Problem to work on
Take the material below and output exactly the run of lines from the one containing "camera: 20 degrees left, 0 degrees up" down to the one containing "(243, 151) = (162, 203): turquoise", with both included.

Entries provided
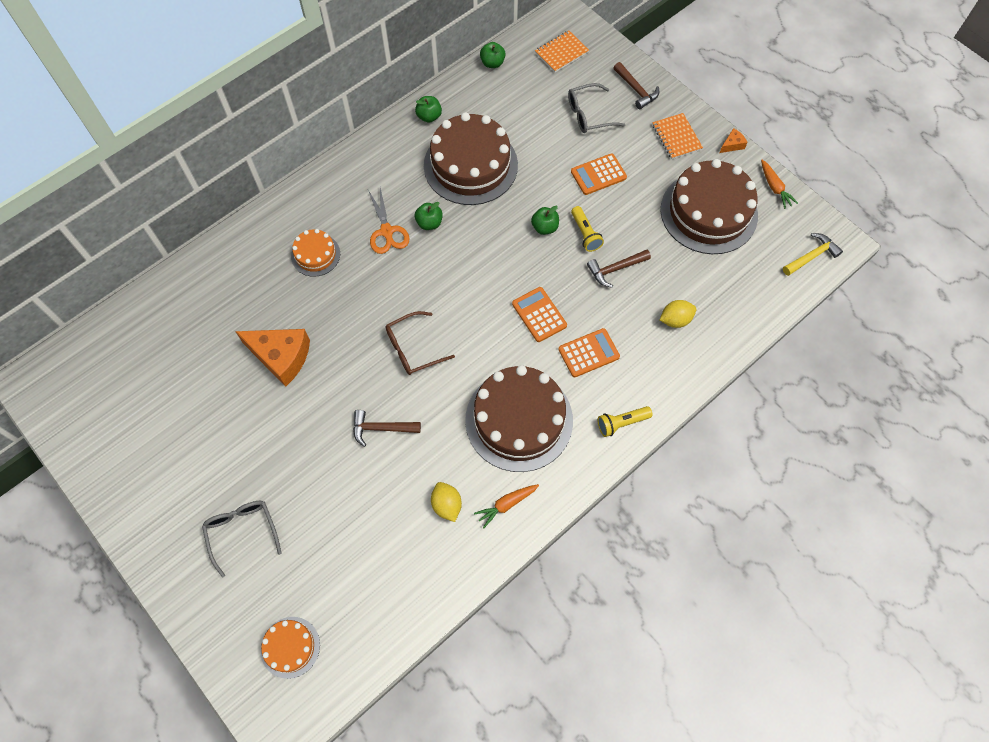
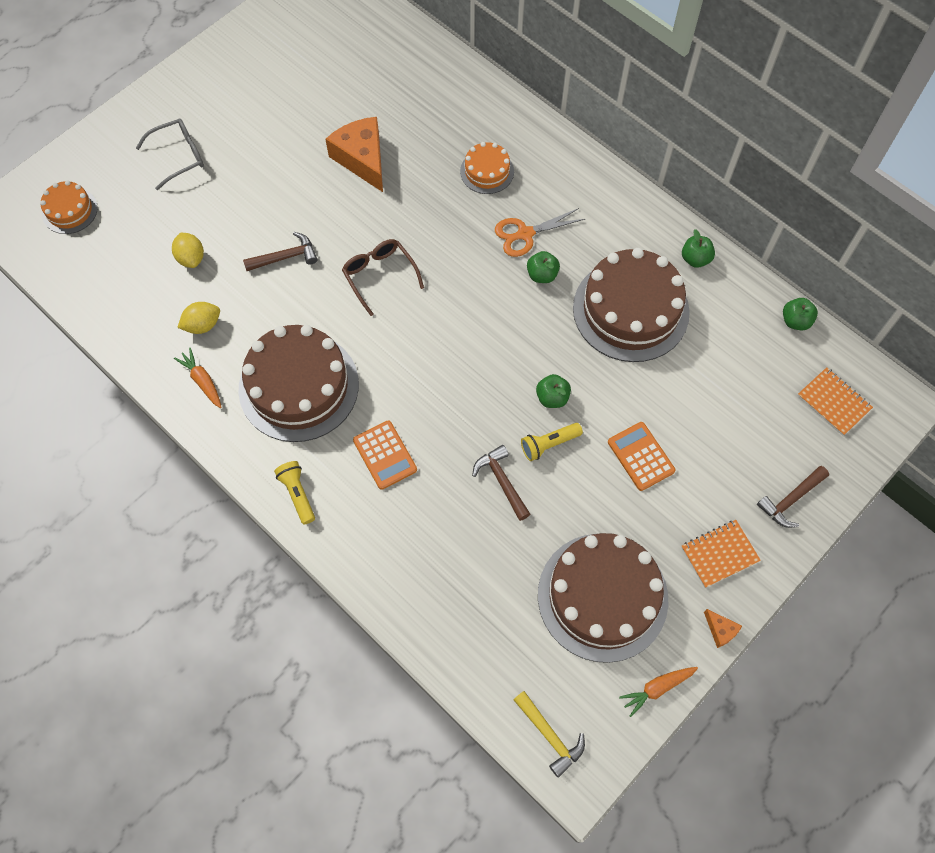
camera: 85 degrees right, 0 degrees up
(281, 357) = (362, 159): orange cheese -> orange cheese turned 135 degrees clockwise
(381, 428) = (286, 257): brown hammer -> brown hammer turned 75 degrees clockwise
(539, 315) = (431, 399): orange calculator -> none
(589, 115) = (735, 441): grey glasses -> none
(675, 320) = (437, 554): yellow lemon -> yellow lemon (191, 258)

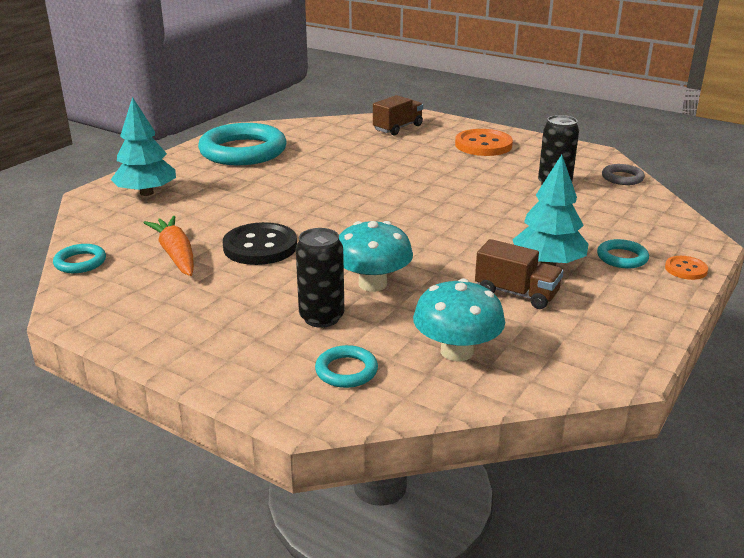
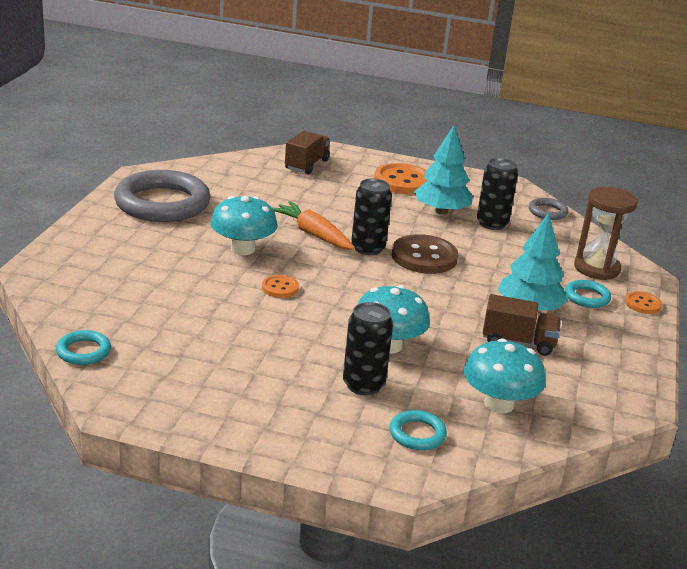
camera: 20 degrees left, 0 degrees up
(146, 193) = (93, 263): turquoise tree -> turquoise tree (441, 211)
(176, 255) = (178, 333): orange carrot -> orange carrot (313, 234)
(243, 151) = (162, 203): turquoise ring -> grey ring
(260, 247) = (257, 316): black button -> none
(288, 191) = (243, 249): none -> turquoise mushroom
(300, 225) = (280, 288): none -> orange button
(410, 198) = (368, 248): none -> black can
(463, 209) = (424, 257): none -> brown button
(649, 231) = (596, 268): none -> brown hourglass

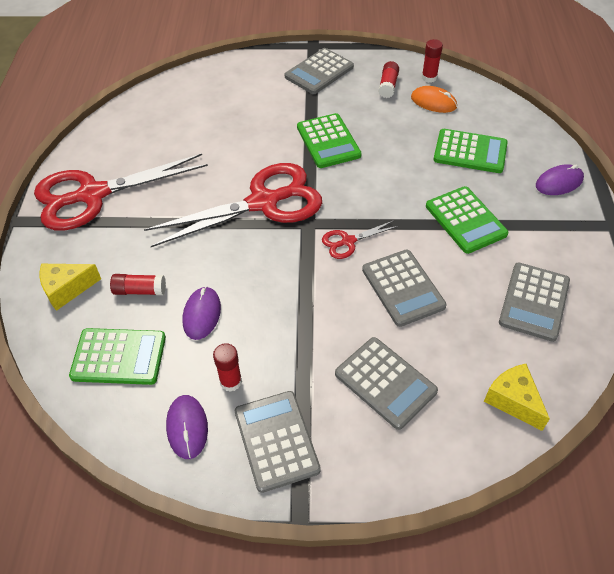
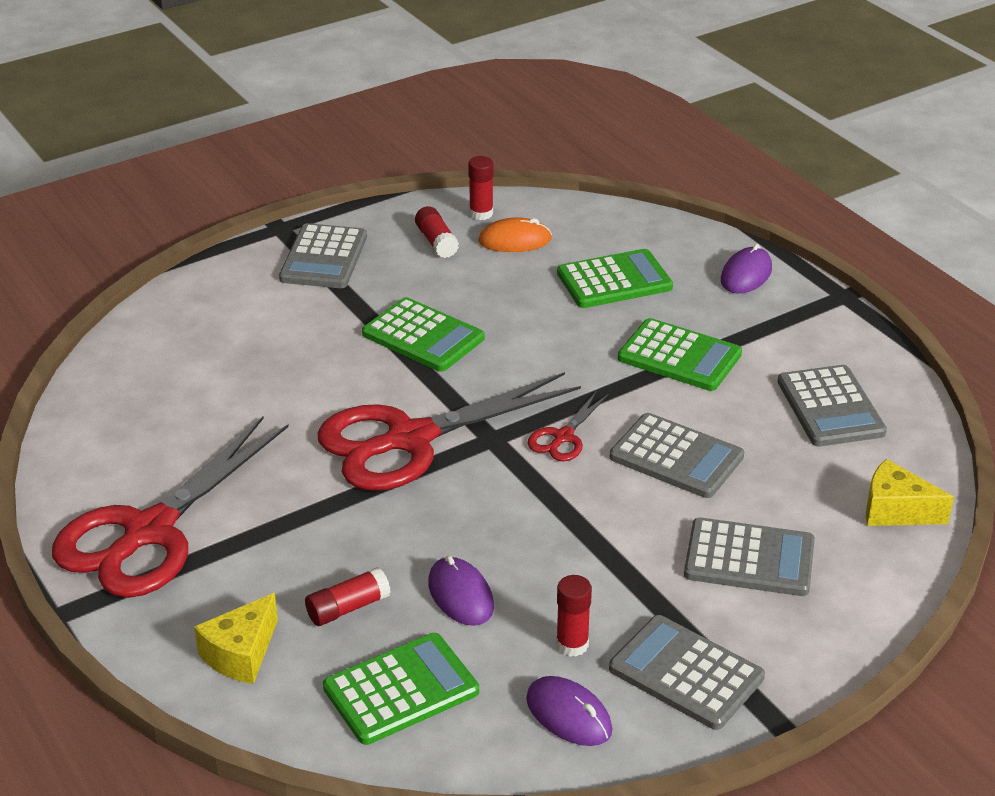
camera: 35 degrees left, 15 degrees down
(263, 202) = (409, 440): red scissors -> red scissors turned 150 degrees counterclockwise

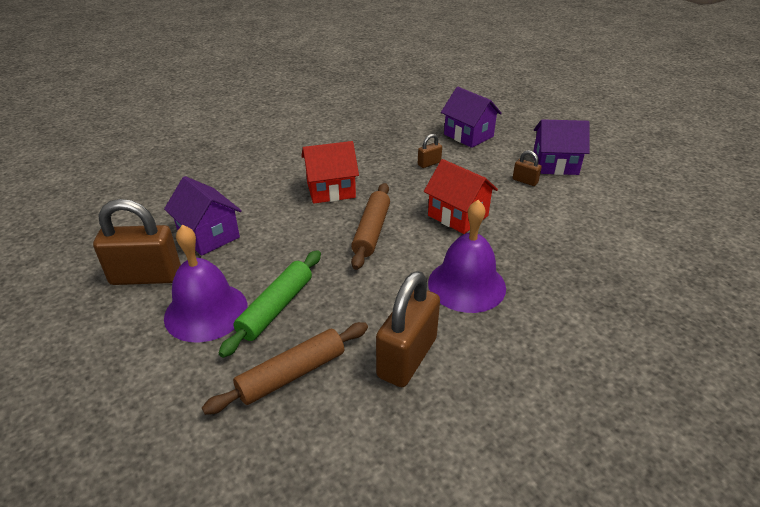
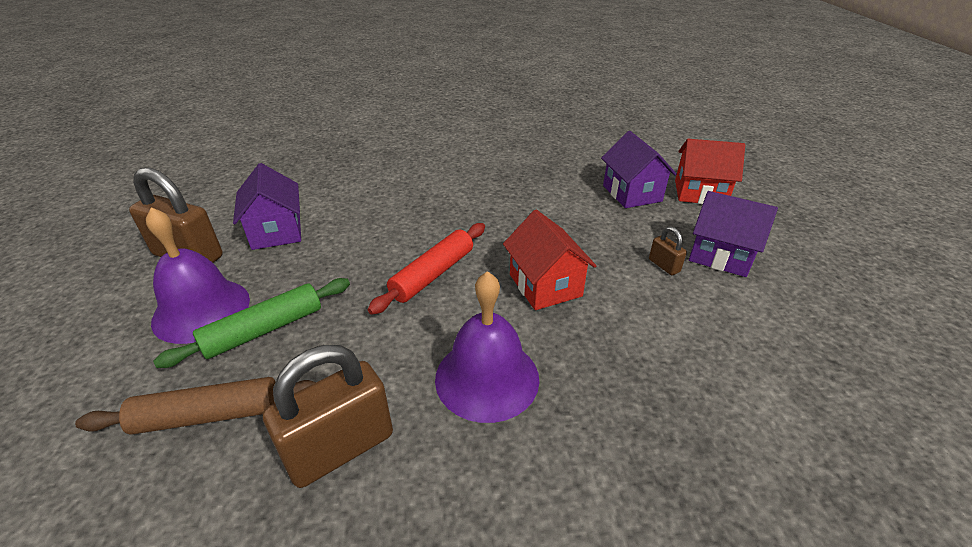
camera: 25 degrees right, 0 degrees up
(331, 190) = (430, 216): red house -> red house (700, 193)
(371, 231) = (433, 274): brown rolling pin -> red rolling pin
(429, 163) = (559, 214): brown padlock -> none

Final answer
camera: 20 degrees left, 0 degrees up
(146, 193) = (93, 263): turquoise tree -> turquoise tree (441, 211)
(176, 255) = (178, 333): orange carrot -> orange carrot (313, 234)
(243, 151) = (162, 203): turquoise ring -> grey ring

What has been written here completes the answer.